**Task item:** Your task is to transcribe the records exactly, skipping every image.

**Records for this task:**
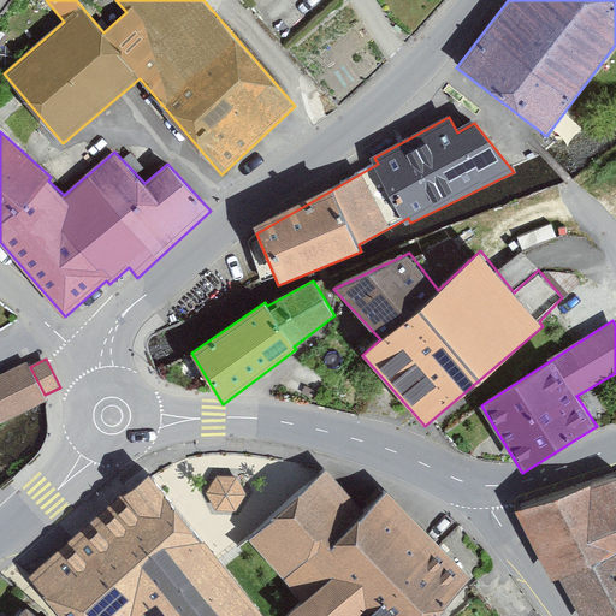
[(30,367),(28,361),(0,374),(0,420),(1,422),(47,400),(45,395),(30,367)]
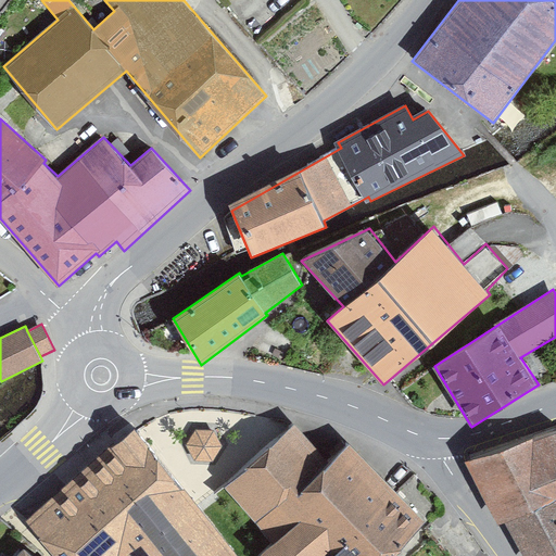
[(555,555),(555,427),(466,462),(498,525),(506,522),(522,555),(555,555)]
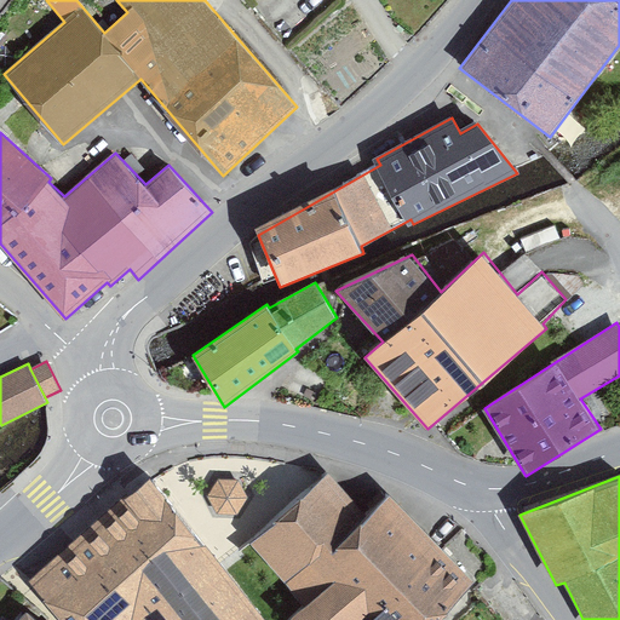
[(153,478),(30,579),(63,619),(268,619),(269,619),(224,566),(153,478)]
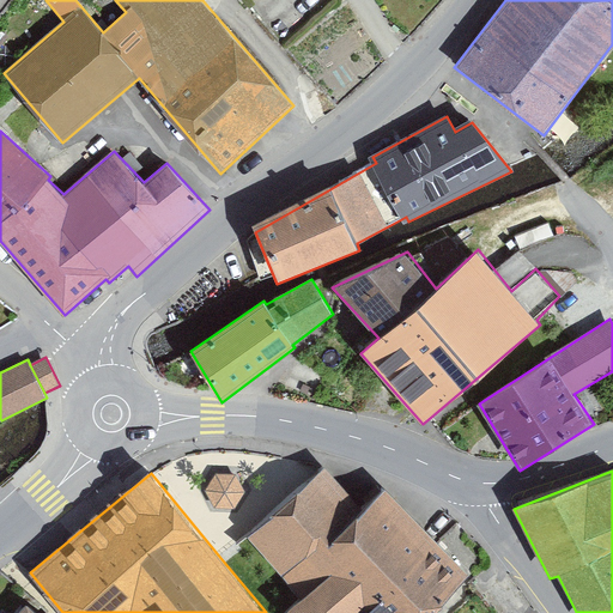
[(236,475),(217,474),(205,491),(216,509),(235,510),(246,493),(236,475)]
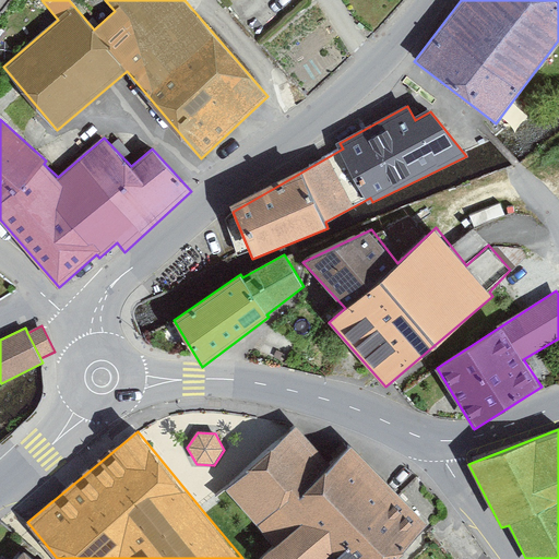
[(353,443),(330,464),(260,527),(275,545),(261,558),(262,558),(392,558),(429,526),(353,443)]
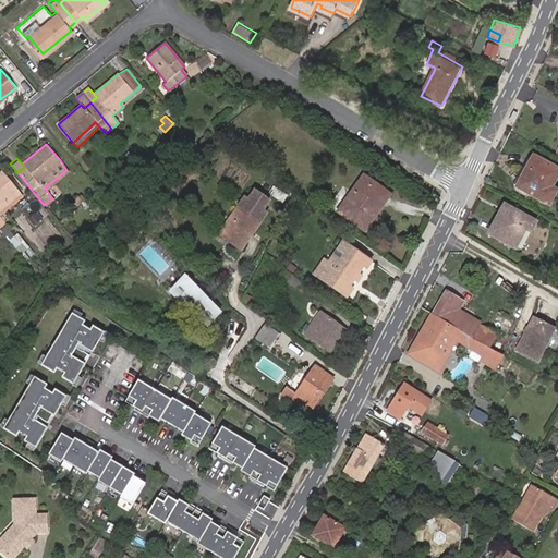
[(556,191),(550,187),(557,174),(557,169),(549,165),(547,168),(532,159),(517,187),(548,205),(556,191)]
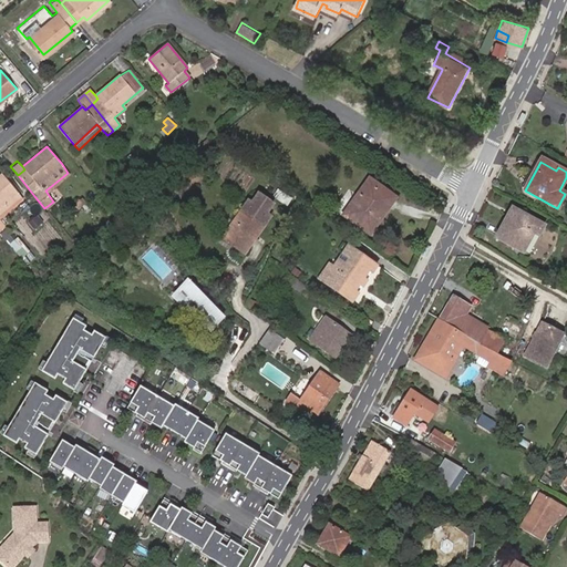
[(0,228),(6,224),(1,218),(24,198),(17,191),(18,189),(2,171),(0,173),(0,228)]
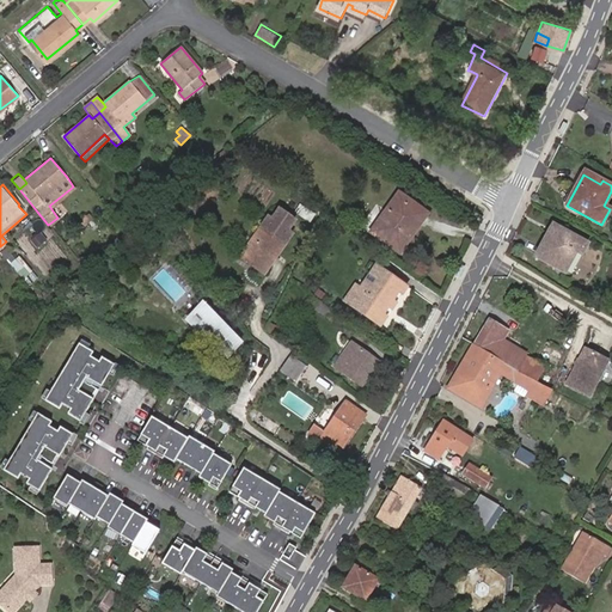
[(446,190),(436,185),(432,194),(440,199),(446,190)]
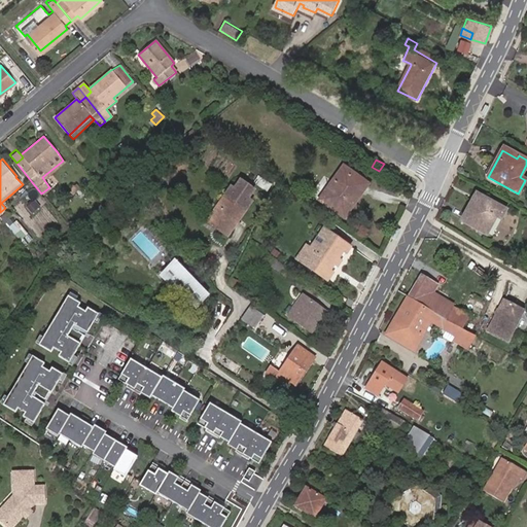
[(344,218),(369,184),(343,167),(319,200),(344,218)]
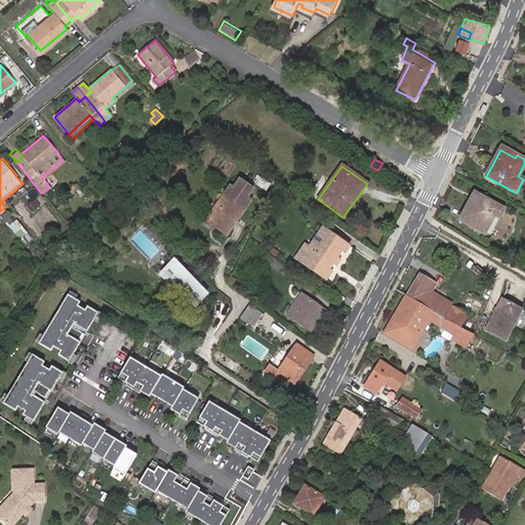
[(265,191),(271,184),(264,178),(258,186),(265,191)]
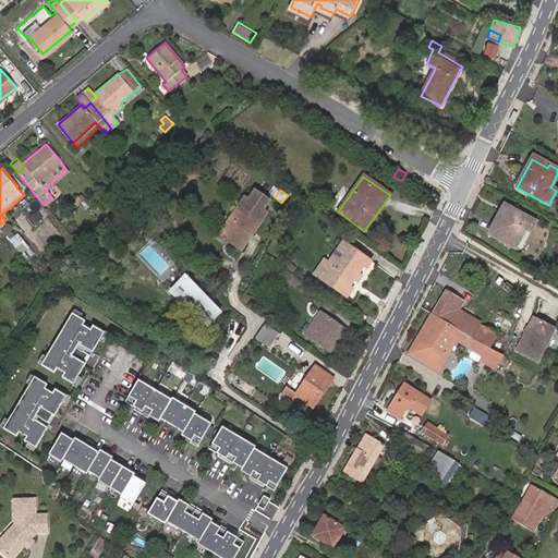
[(241,250),(267,214),(263,210),(269,202),(255,191),(249,201),(245,197),(219,234),(241,250)]
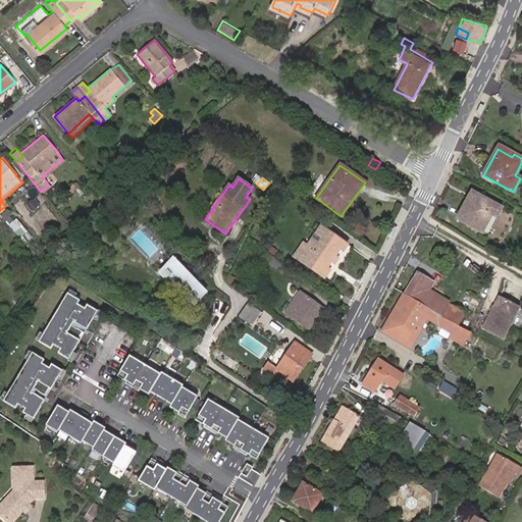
[(472,203),(477,195),(471,192),(467,200),(472,203)]
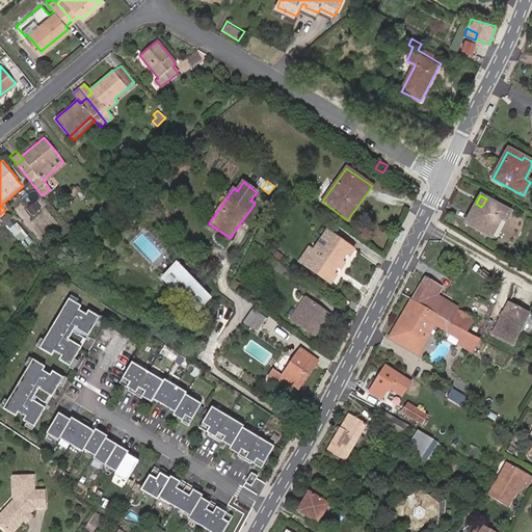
[(505,221),(511,212),(486,198),(481,207),(476,204),(466,223),(490,238),(501,219),(505,221)]
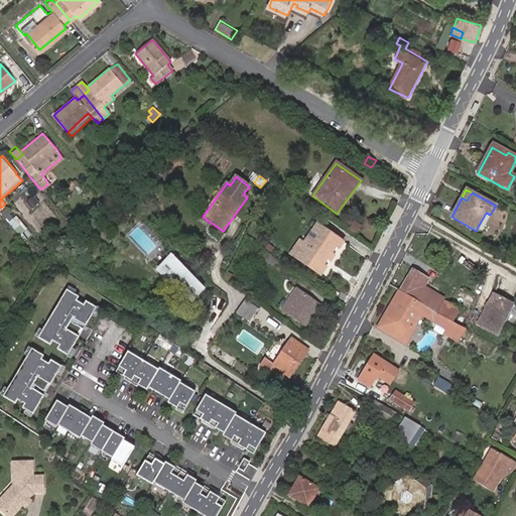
[(40,200),(34,194),(26,201),(31,208),(40,200)]
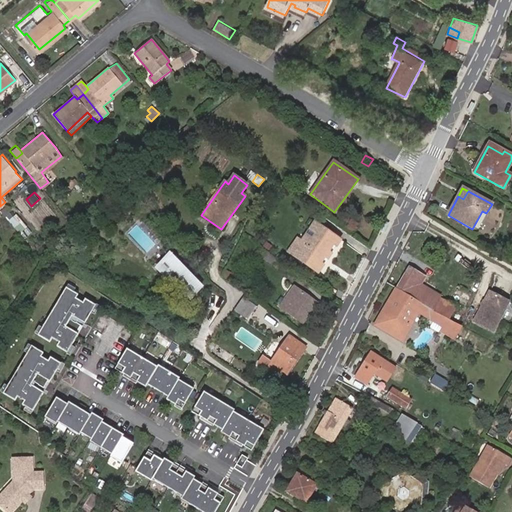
[(20,235),(27,227),(10,210),(2,218),(20,235)]
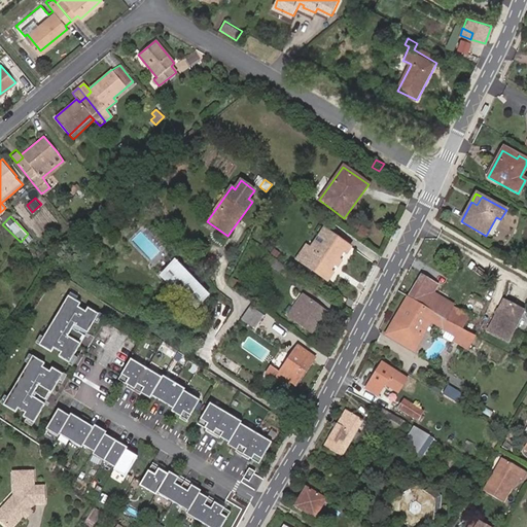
[(346,255),(351,247),(323,229),(310,248),(306,245),(296,259),(327,281),(334,272),(331,270),(334,266),(337,268),(342,260),(339,258),(343,252),(346,255)]
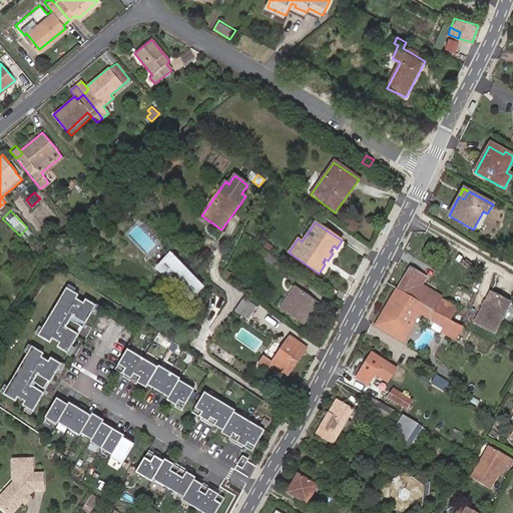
[(272,265),(277,258),(265,249),(260,257),(272,265)]
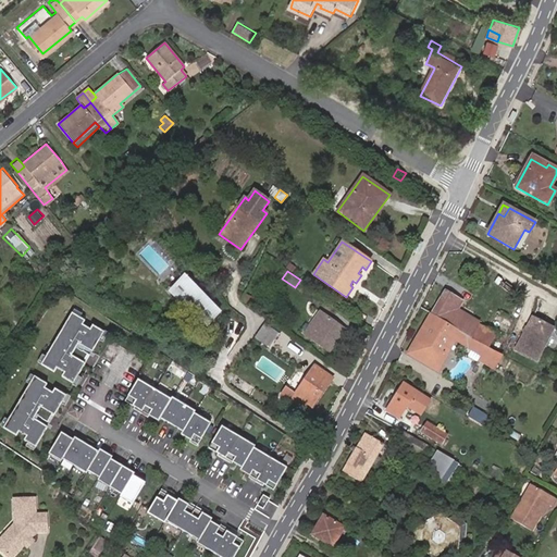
[(220,312),(185,275),(174,287),(209,324),(220,312)]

**Solution to this exercise:**
[(30,367),(28,361),(0,374),(0,420),(1,422),(47,400),(45,395),(30,367)]
[(555,555),(555,427),(466,462),(498,525),(506,522),(522,555),(555,555)]
[(153,478),(30,579),(63,619),(268,619),(269,619),(224,566),(153,478)]
[(236,475),(217,474),(205,491),(216,509),(235,510),(246,493),(236,475)]
[(353,443),(330,464),(260,527),(275,545),(261,558),(262,558),(392,558),(429,526),(353,443)]
[(556,191),(550,187),(557,174),(557,169),(549,165),(547,168),(532,159),(517,187),(548,205),(556,191)]
[(0,228),(6,224),(1,218),(24,198),(17,191),(18,189),(2,171),(0,173),(0,228)]
[(446,190),(436,185),(432,194),(440,199),(446,190)]
[(344,218),(369,184),(343,167),(319,200),(344,218)]
[(265,191),(271,184),(264,178),(258,186),(265,191)]
[(241,250),(267,214),(263,210),(269,202),(255,191),(249,201),(245,197),(219,234),(241,250)]
[(472,203),(477,195),(471,192),(467,200),(472,203)]
[(505,221),(511,212),(486,198),(481,207),(476,204),(466,223),(490,238),(501,219),(505,221)]
[(40,200),(34,194),(26,201),(31,208),(40,200)]
[(20,235),(27,227),(10,210),(2,218),(20,235)]
[(346,255),(351,247),(323,229),(310,248),(306,245),(296,259),(327,281),(334,272),(331,270),(334,266),(337,268),(342,260),(339,258),(343,252),(346,255)]
[(272,265),(277,258),(265,249),(260,257),(272,265)]
[(220,312),(185,275),(174,287),(209,324),(220,312)]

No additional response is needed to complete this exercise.